▶ Data to process
= = = = =
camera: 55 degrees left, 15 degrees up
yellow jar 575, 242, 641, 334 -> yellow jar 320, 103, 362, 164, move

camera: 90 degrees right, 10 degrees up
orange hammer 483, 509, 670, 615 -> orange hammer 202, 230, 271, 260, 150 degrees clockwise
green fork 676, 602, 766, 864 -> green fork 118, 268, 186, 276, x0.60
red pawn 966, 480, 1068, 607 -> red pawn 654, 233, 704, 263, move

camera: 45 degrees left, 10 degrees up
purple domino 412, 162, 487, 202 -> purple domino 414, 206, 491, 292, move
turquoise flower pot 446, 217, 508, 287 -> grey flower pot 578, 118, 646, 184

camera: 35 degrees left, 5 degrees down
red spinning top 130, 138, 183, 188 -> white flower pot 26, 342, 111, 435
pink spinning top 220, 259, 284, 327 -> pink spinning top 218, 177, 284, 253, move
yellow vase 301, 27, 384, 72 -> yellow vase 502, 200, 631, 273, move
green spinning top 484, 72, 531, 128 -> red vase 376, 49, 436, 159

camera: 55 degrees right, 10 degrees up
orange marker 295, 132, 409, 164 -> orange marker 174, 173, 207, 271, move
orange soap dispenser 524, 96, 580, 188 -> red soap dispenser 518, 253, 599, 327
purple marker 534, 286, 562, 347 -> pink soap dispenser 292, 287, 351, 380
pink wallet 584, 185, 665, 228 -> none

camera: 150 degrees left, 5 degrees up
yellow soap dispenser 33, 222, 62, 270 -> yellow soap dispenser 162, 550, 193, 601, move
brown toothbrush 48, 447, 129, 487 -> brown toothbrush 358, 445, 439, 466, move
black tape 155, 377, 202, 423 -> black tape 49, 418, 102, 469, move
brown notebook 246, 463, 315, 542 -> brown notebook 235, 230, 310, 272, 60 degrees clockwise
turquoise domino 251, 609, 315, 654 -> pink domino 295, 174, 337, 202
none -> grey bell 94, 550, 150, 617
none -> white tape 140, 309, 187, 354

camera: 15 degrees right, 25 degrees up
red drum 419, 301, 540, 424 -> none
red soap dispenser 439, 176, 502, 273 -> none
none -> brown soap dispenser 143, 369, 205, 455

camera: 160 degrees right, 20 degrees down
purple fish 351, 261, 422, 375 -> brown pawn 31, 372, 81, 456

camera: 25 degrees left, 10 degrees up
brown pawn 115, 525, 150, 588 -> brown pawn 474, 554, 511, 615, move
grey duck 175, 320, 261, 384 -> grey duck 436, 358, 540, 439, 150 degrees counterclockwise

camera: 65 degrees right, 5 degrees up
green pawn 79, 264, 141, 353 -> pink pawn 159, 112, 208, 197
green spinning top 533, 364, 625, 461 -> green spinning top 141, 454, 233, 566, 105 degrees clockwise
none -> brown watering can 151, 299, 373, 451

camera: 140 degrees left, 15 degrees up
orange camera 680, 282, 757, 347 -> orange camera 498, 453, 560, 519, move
= = = = =
▶ Assignment
In the answer, include exactly the lines from the line containing "grey duck 175, 320, 261, 384" through the end of the data, and nothing else.

▶ Answer to this task
grey duck 175, 320, 261, 384 -> grey duck 436, 358, 540, 439, 150 degrees counterclockwise

camera: 65 degrees right, 5 degrees up
green pawn 79, 264, 141, 353 -> pink pawn 159, 112, 208, 197
green spinning top 533, 364, 625, 461 -> green spinning top 141, 454, 233, 566, 105 degrees clockwise
none -> brown watering can 151, 299, 373, 451

camera: 140 degrees left, 15 degrees up
orange camera 680, 282, 757, 347 -> orange camera 498, 453, 560, 519, move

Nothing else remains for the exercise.